Exercise objective: Copy nothing but the lines running from the one containing "gray arrow: (213, 176) -> (194, 144), moved" through the end of the listing below. Drop the pictures.

Supplied data:
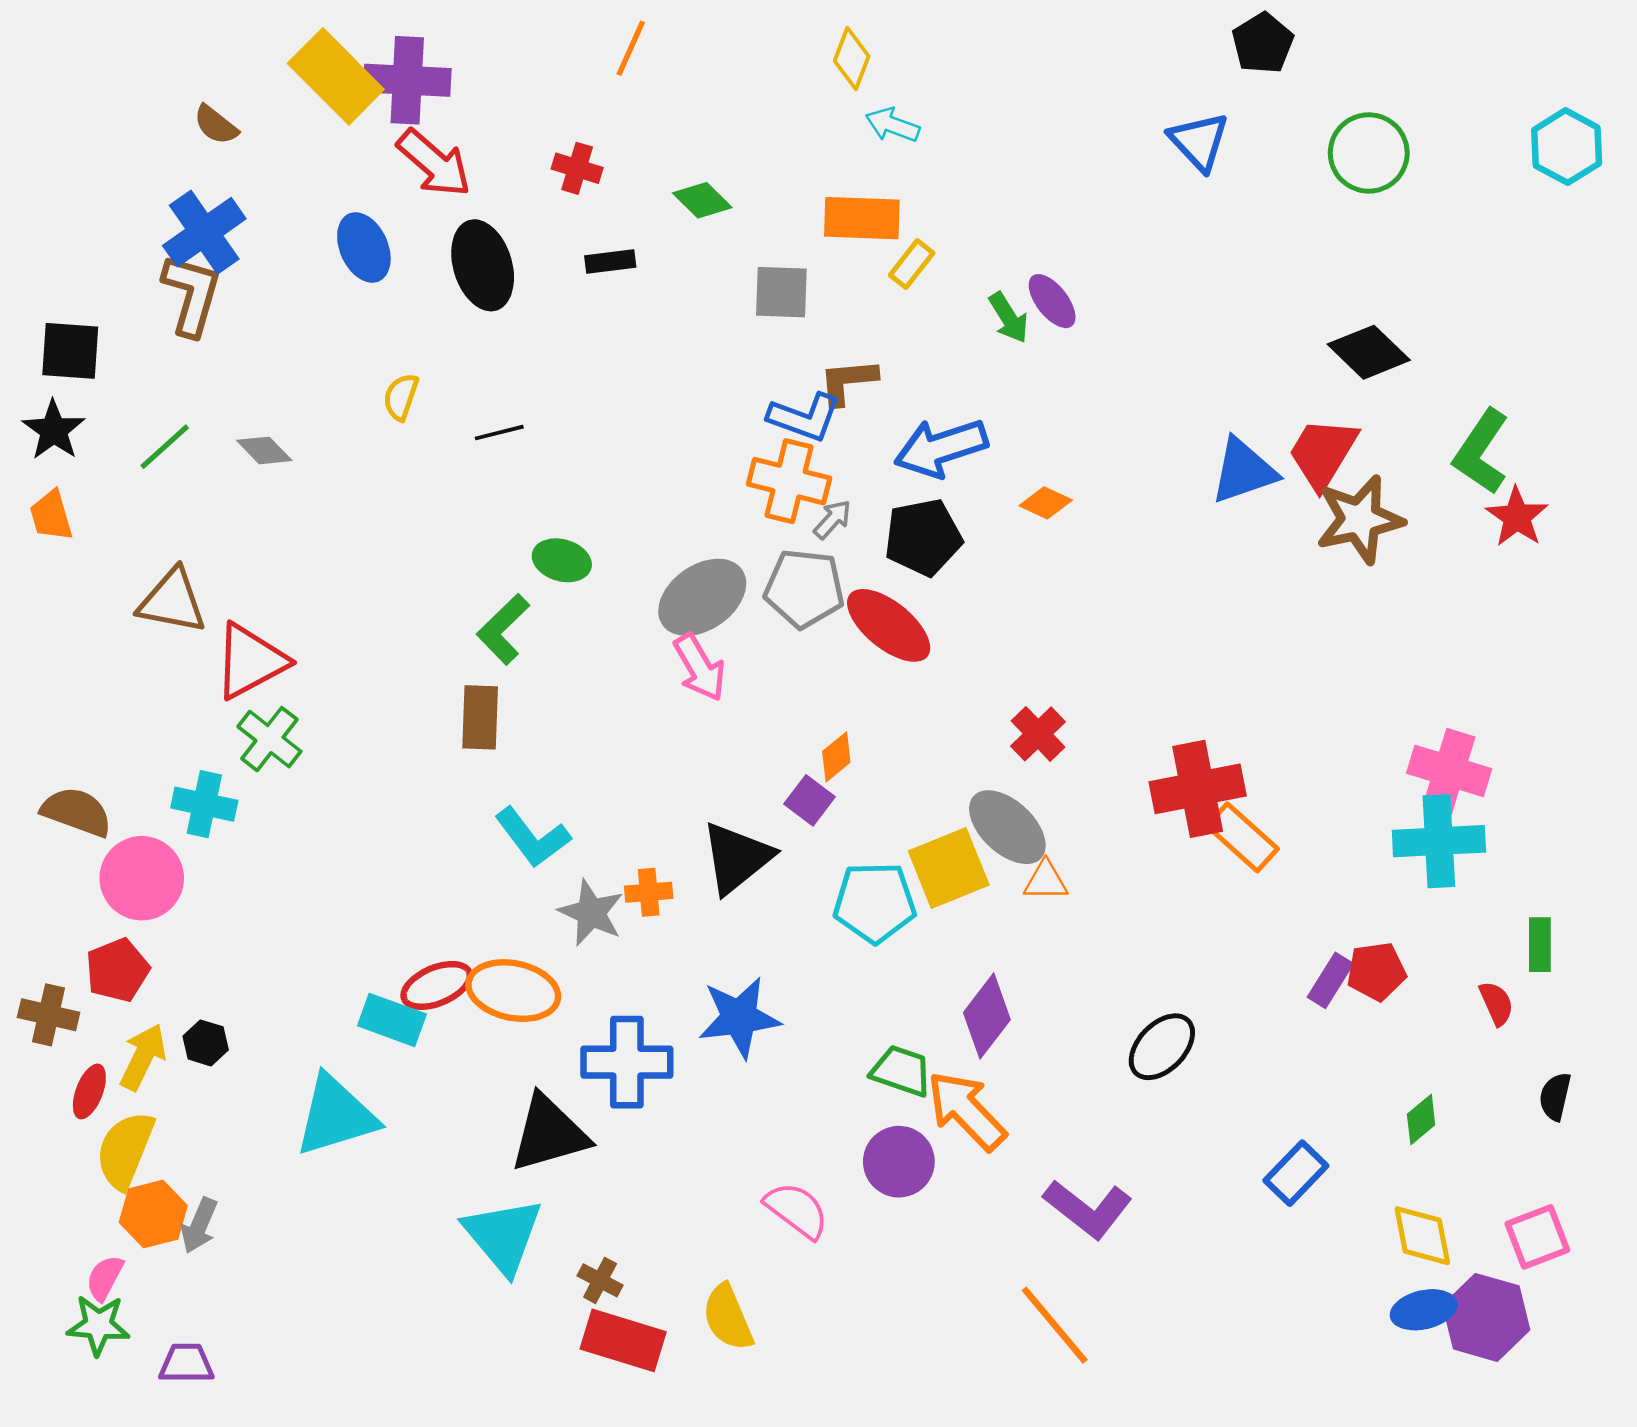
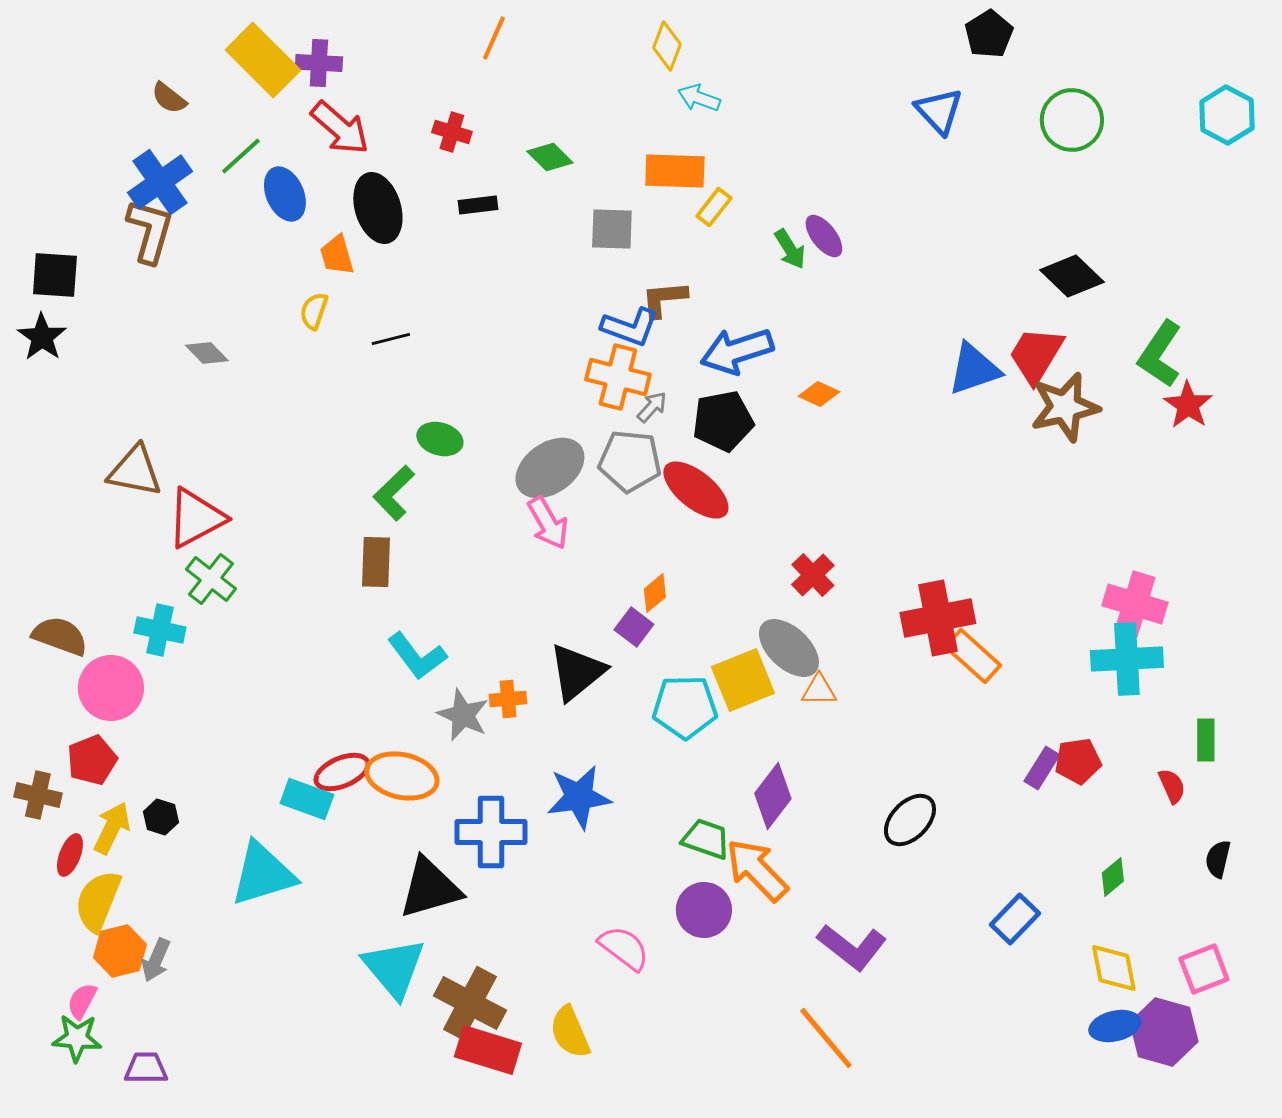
purple cross: (407, 80) -> (319, 63), size x0.7
green line: (165, 447) -> (241, 156), moved
orange trapezoid: (51, 516) -> (337, 255), moved
brown cross: (600, 1280) -> (470, 1003), size x2.0

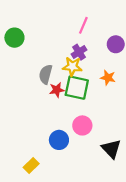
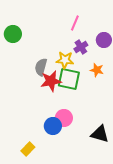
purple cross: (79, 52) -> (81, 47), moved
red star: (57, 90) -> (51, 81), size x1.5
pink circle: (82, 125) -> (64, 118), moved
black triangle: (111, 149) -> (100, 134), turned -30

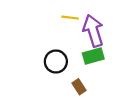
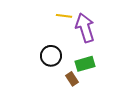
green rectangle: (93, 56) -> (85, 64), moved

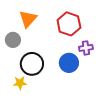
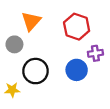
yellow star: (20, 83) -> (12, 90), moved

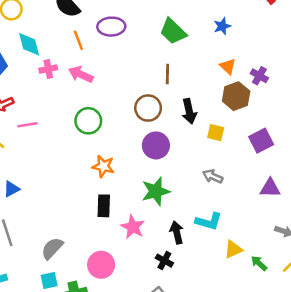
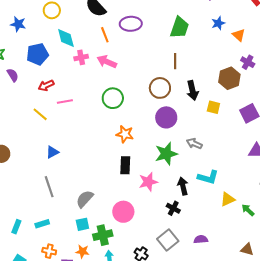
green trapezoid: (173, 31) -> (179, 27), turned -115
orange triangle: (228, 66) -> (239, 35), moved
gray arrow: (213, 176) -> (194, 144), moved
pink star: (133, 227) -> (148, 182), turned 30

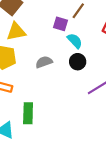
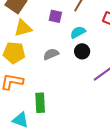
purple square: (60, 24) -> (55, 16), moved
cyan semicircle: (75, 41) -> (78, 32), turned -70

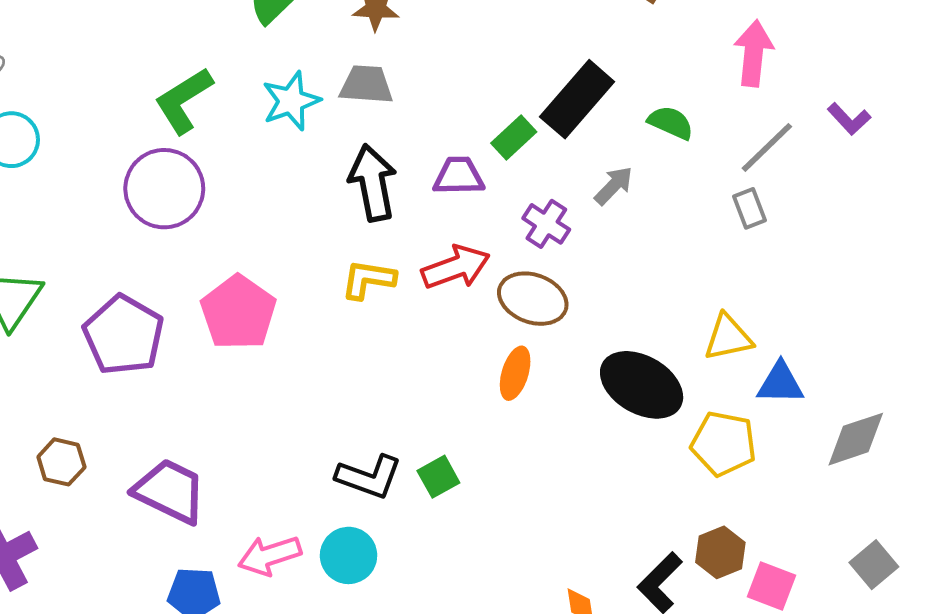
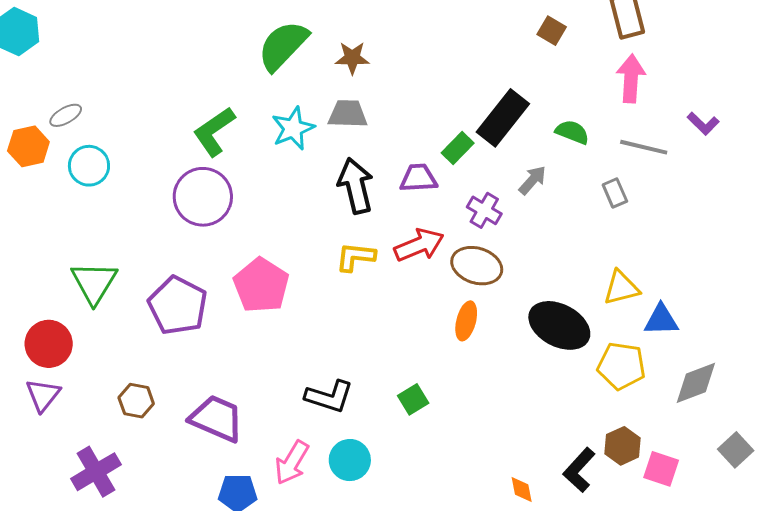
gray line: (767, 147) -> (644, 147), turned 60
gray rectangle: (749, 208) -> (615, 193), moved
gray diamond: (856, 439) -> (696, 383), moved
black L-shape: (369, 477) -> (329, 397), moved
pink arrow: (270, 555) -> (292, 463), turned -39

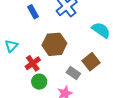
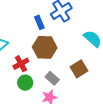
blue rectangle: (33, 12) -> (39, 22), moved
gray rectangle: (73, 73) -> (52, 78), moved

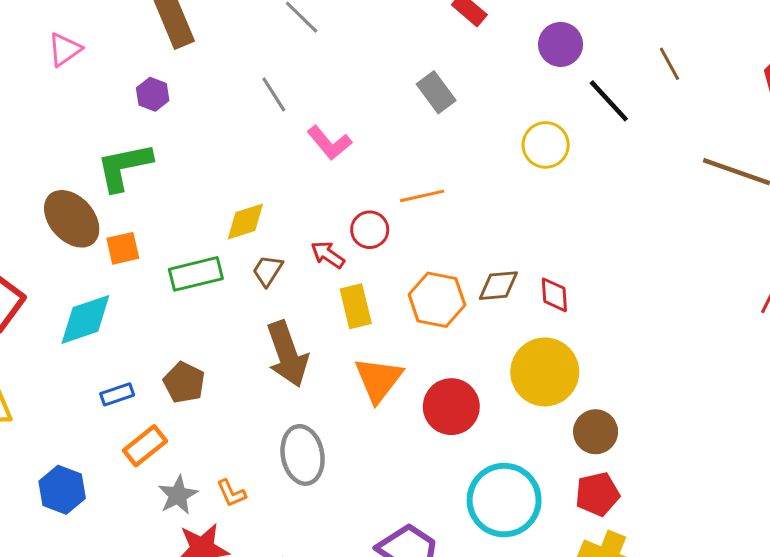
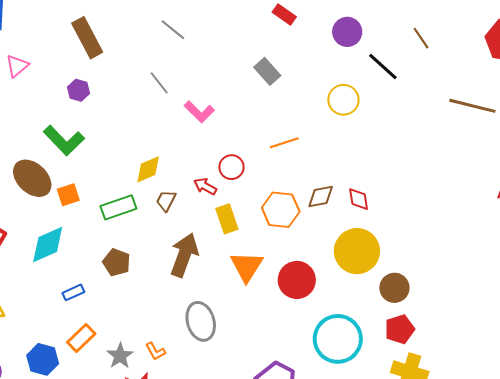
green L-shape: (124, 167) -> (64, 140), turned -117
orange line: (422, 196) -> (284, 143), moved
brown arrow: (287, 354) -> (184, 255), turned -135
brown pentagon: (184, 383) -> (117, 262), moved
orange rectangle: (145, 446) -> (81, 338), moved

Expected output:
gray arrow: (213, 176) -> (194, 144), moved
pink star: (133, 227) -> (148, 182), turned 30

purple square: (60, 24) -> (55, 16), moved
cyan semicircle: (75, 41) -> (78, 32), turned -70

gray line: (767, 147) -> (644, 147), turned 60
gray rectangle: (749, 208) -> (615, 193), moved
gray diamond: (856, 439) -> (696, 383), moved
black L-shape: (369, 477) -> (329, 397), moved
pink arrow: (270, 555) -> (292, 463), turned -39

blue rectangle: (33, 12) -> (39, 22), moved
gray rectangle: (73, 73) -> (52, 78), moved

green L-shape: (124, 167) -> (64, 140), turned -117
orange line: (422, 196) -> (284, 143), moved
brown arrow: (287, 354) -> (184, 255), turned -135
brown pentagon: (184, 383) -> (117, 262), moved
orange rectangle: (145, 446) -> (81, 338), moved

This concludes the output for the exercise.